Version comparison data:

────────────────────────────────────────

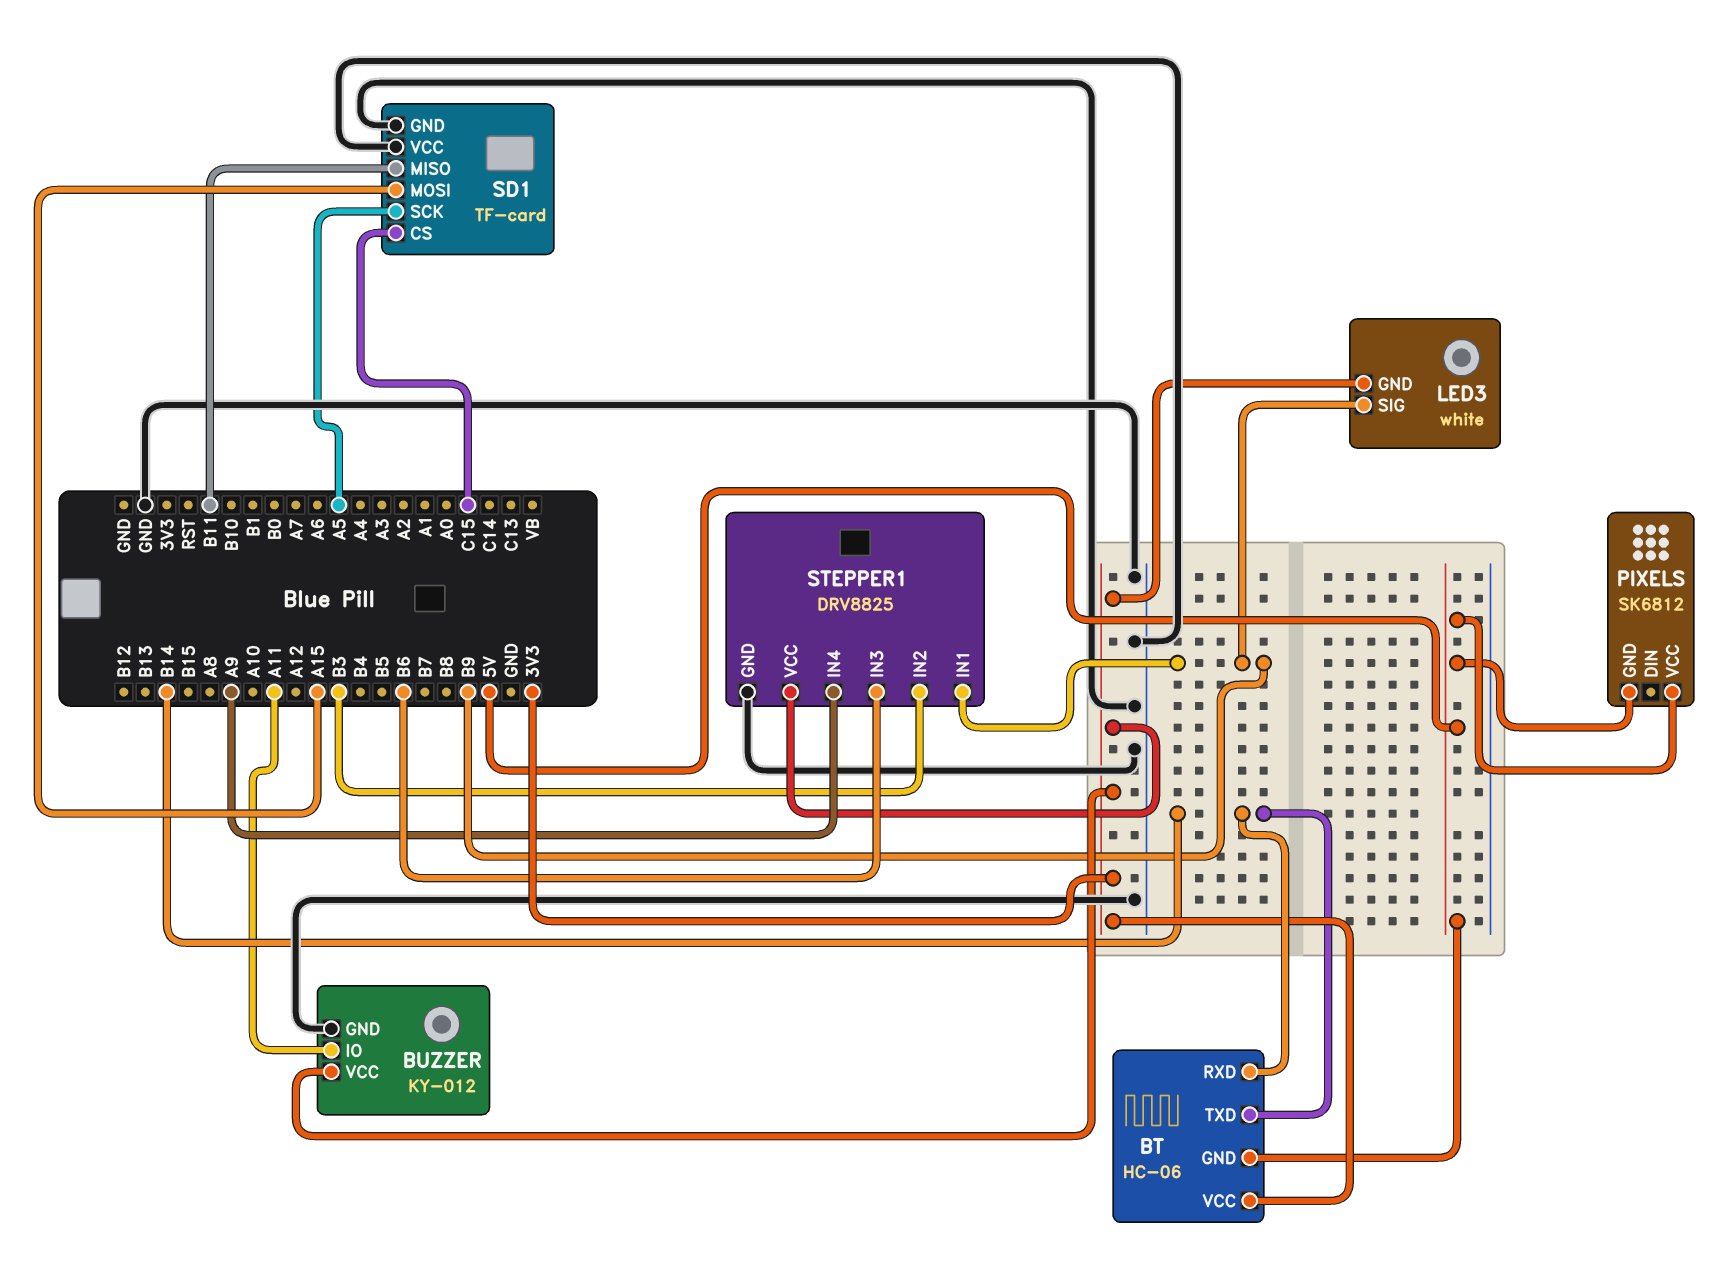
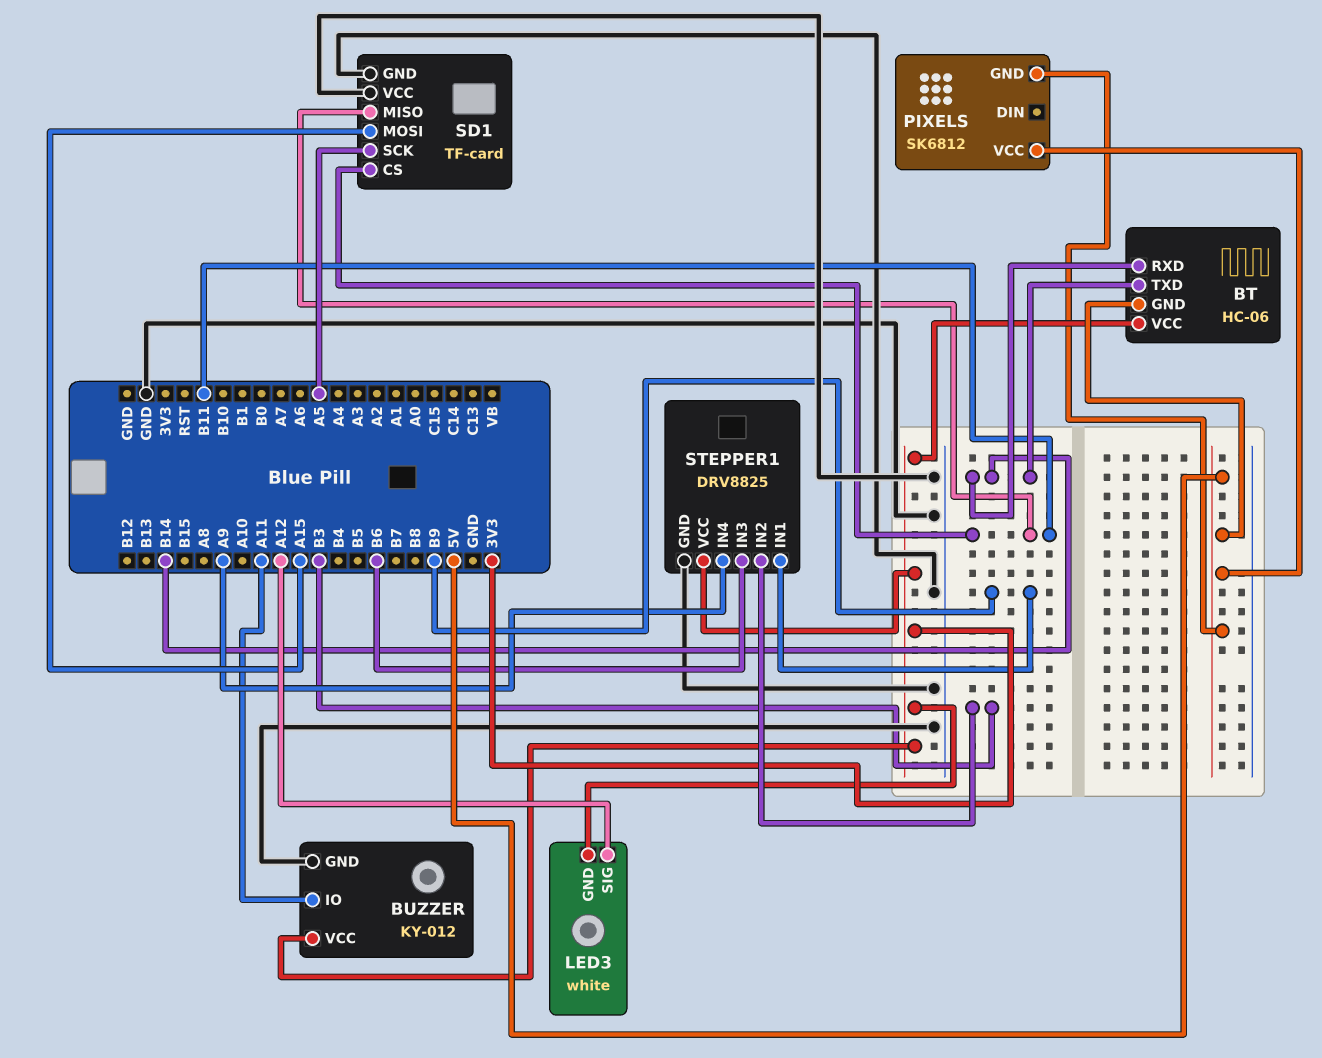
LED3 pin SIG: B9 -> A12
SD1 pin CS: C15 -> B11

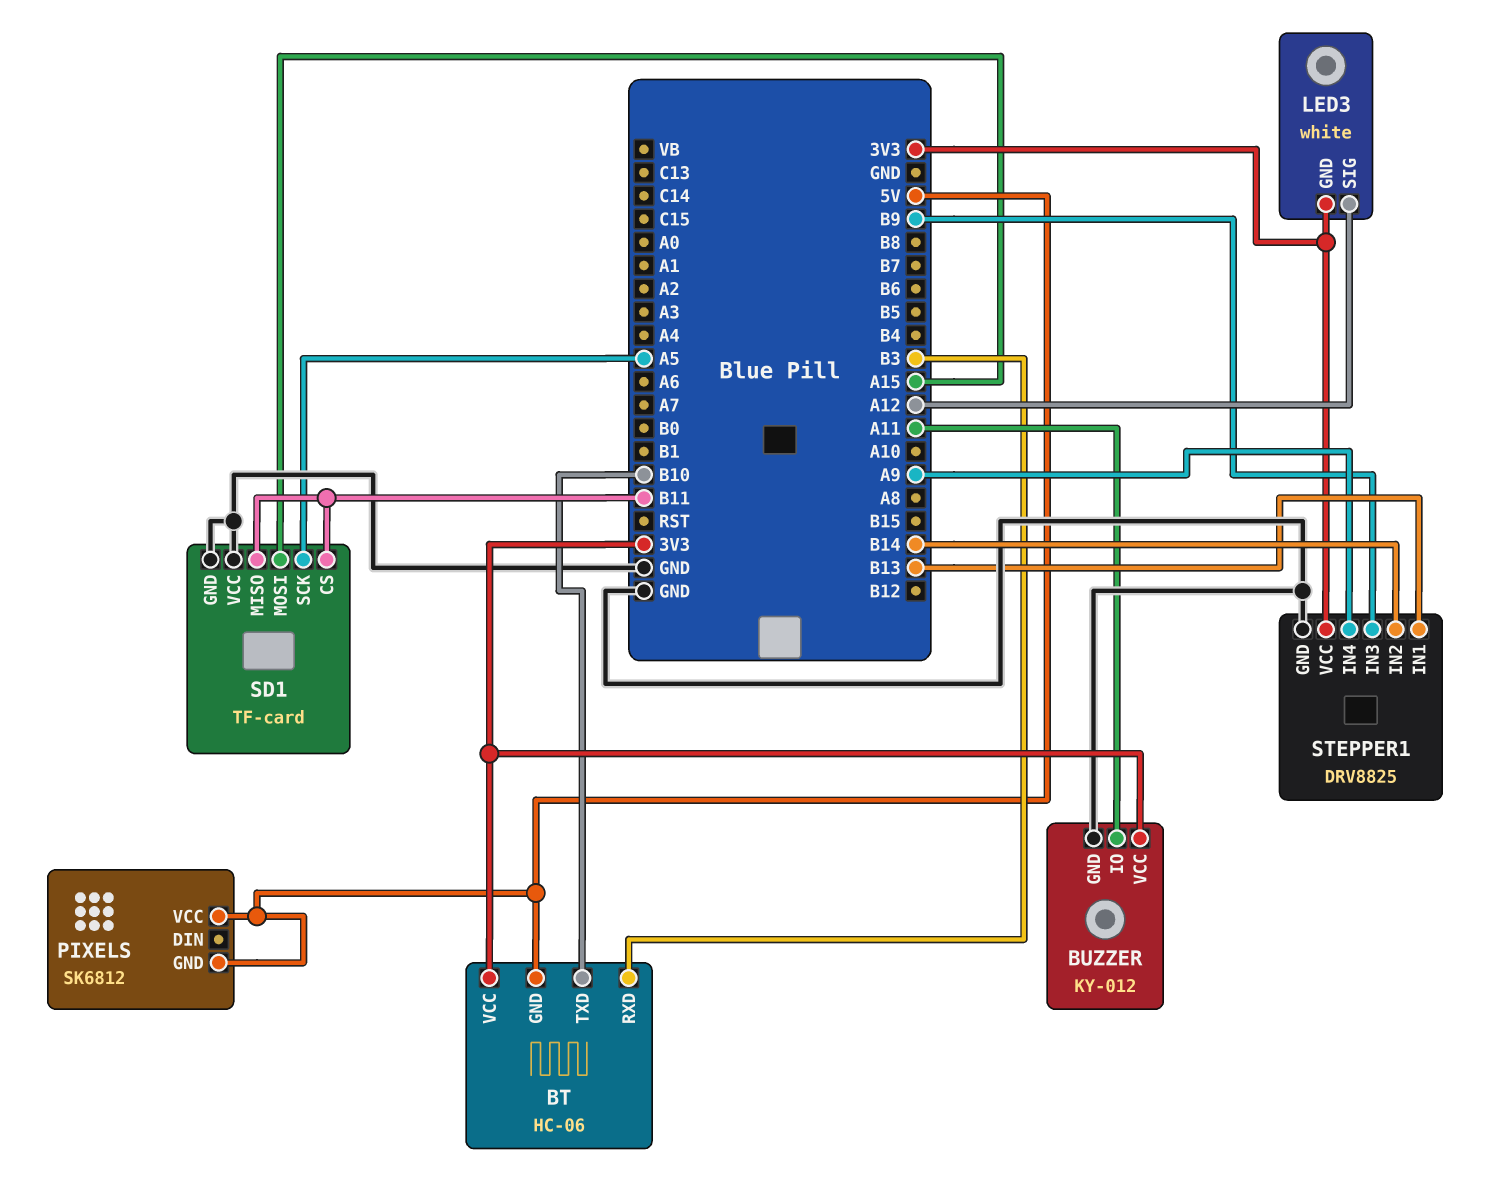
BT pin RXD: B14 -> B3
BT pin TXD: B14 -> B10
STEPPER1 pin IN1: B9 -> B13
STEPPER1 pin IN2: B3 -> B14
STEPPER1 pin IN3: B6 -> B9

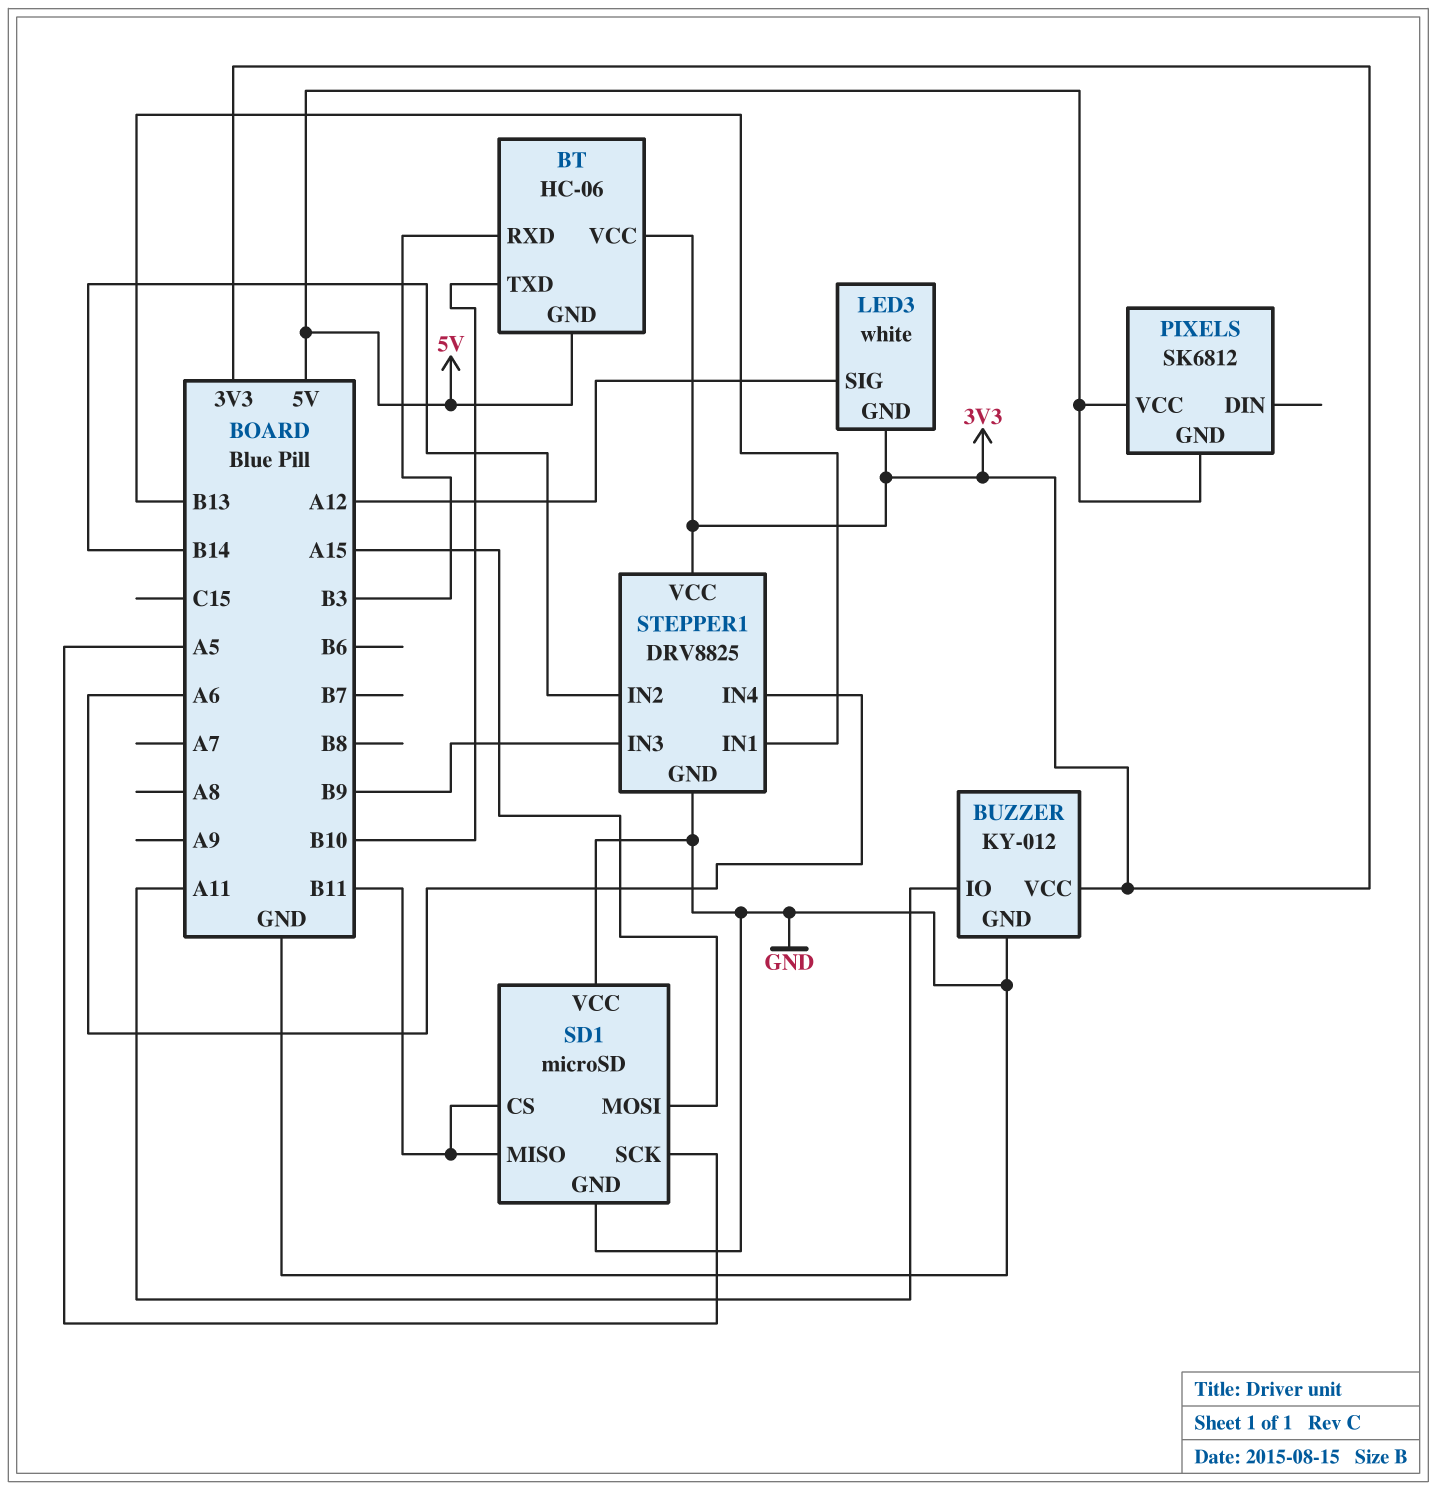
SD1: TF-card -> microSD
STEPPER1 pin IN4: A9 -> A6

────────────────────────────────────────

▶ Required action:
Reproduce each entry exactly as given; no pictures, please.

▶ Response to the exercise:
LED3 pin SIG: B9 -> A12
SD1 pin CS: C15 -> B11

BT pin RXD: B14 -> B3
BT pin TXD: B14 -> B10
STEPPER1 pin IN1: B9 -> B13
STEPPER1 pin IN2: B3 -> B14
STEPPER1 pin IN3: B6 -> B9

SD1: TF-card -> microSD
STEPPER1 pin IN4: A9 -> A6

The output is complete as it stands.